======== DATA SHOWN
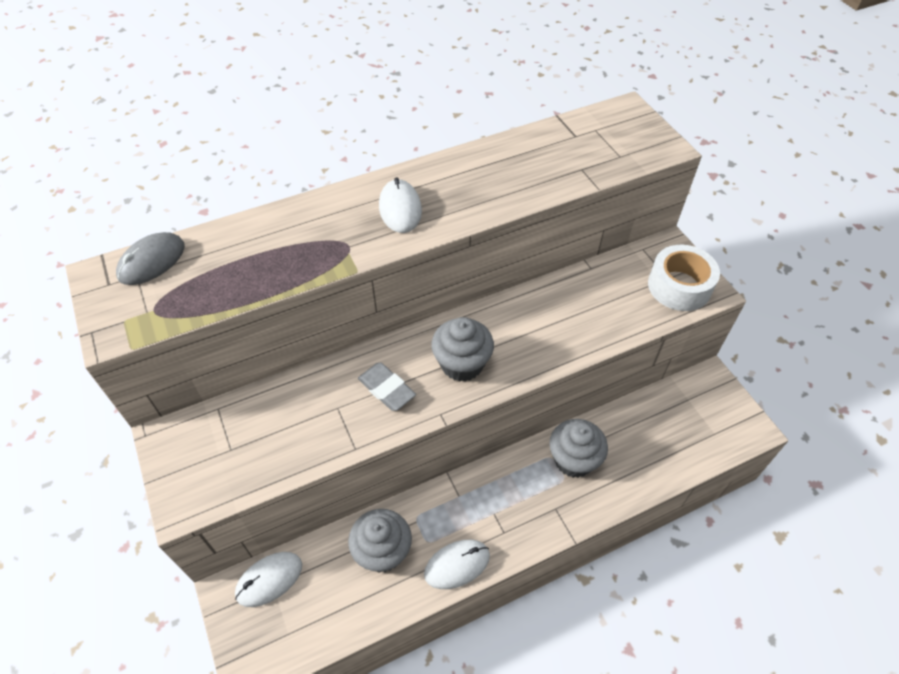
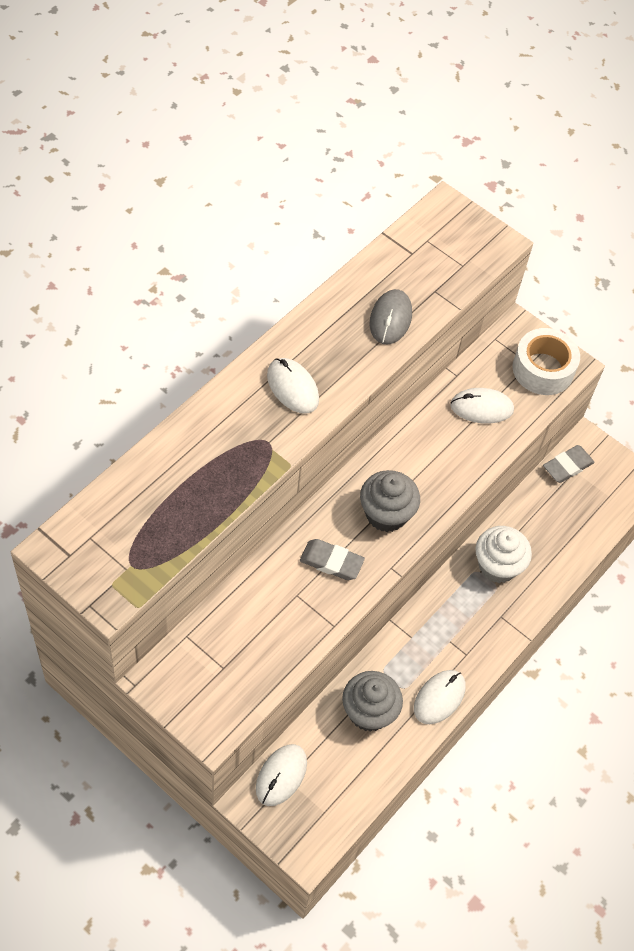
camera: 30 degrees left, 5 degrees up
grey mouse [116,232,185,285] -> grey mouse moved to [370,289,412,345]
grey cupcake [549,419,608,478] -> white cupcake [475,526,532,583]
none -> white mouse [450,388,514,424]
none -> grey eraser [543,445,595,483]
================
TASK DIRECTIONS = Only the lines that contain the string "none" are to be copied from the records.

TASK SOLUTION =
none -> white mouse [450,388,514,424]
none -> grey eraser [543,445,595,483]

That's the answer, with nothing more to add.